## PROBLEM DETAILS:
Which lines run from the line with "green brick I6:J7" through the line with "green brick J4" in the entries below? Print them exactly, both ends included, and nothing more.

## DATA EXTRACTS:
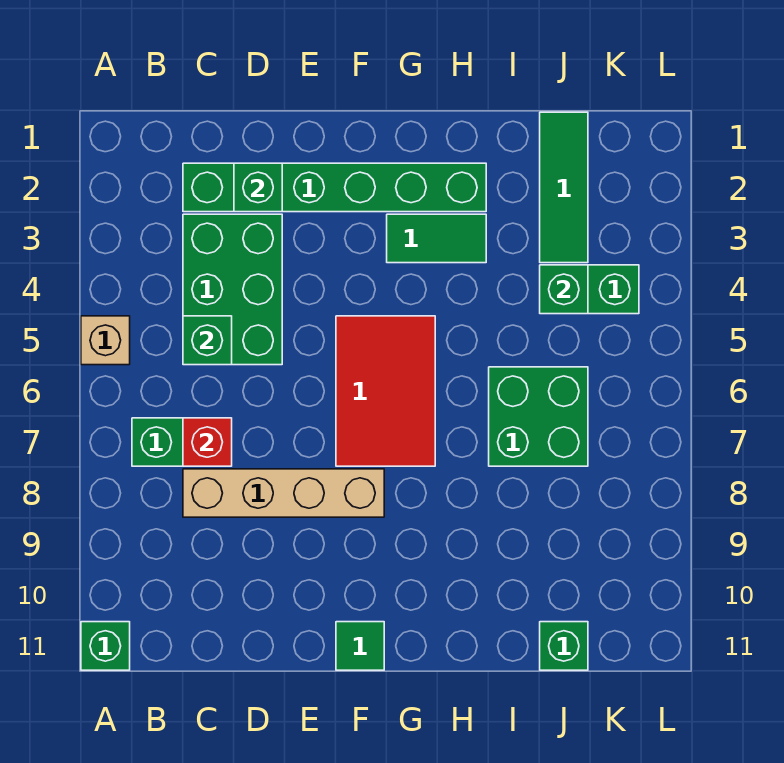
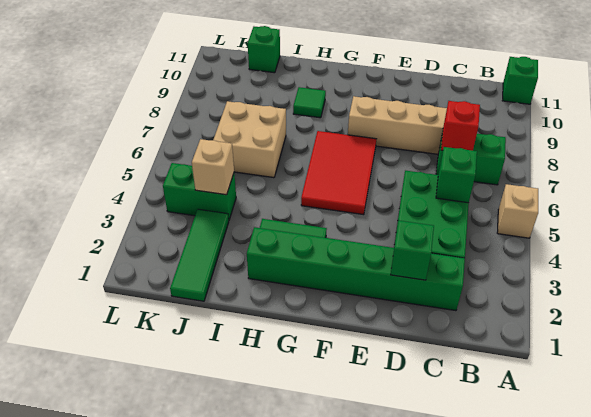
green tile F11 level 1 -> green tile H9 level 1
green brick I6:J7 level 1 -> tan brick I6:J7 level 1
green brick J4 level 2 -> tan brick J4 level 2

---

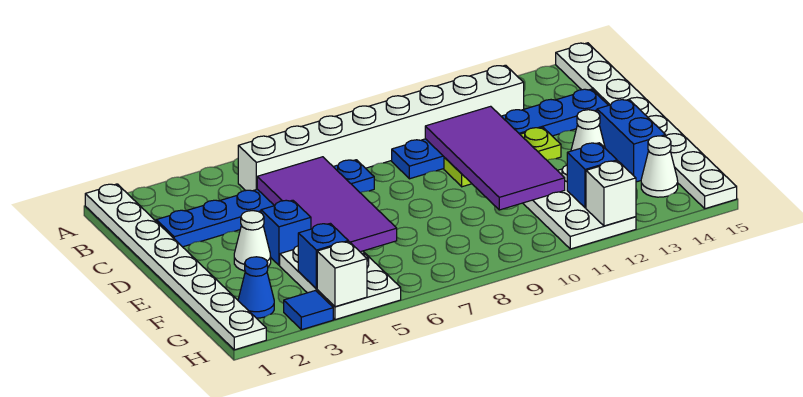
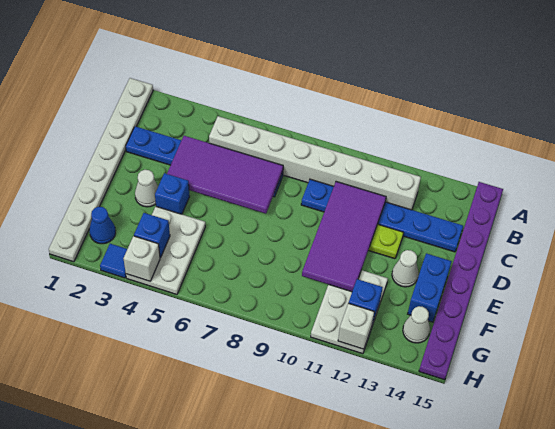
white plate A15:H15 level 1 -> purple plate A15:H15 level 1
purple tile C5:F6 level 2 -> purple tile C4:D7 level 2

## WORKED SOLUTION:
green brick I6:J7 level 1 -> tan brick I6:J7 level 1
green brick J4 level 2 -> tan brick J4 level 2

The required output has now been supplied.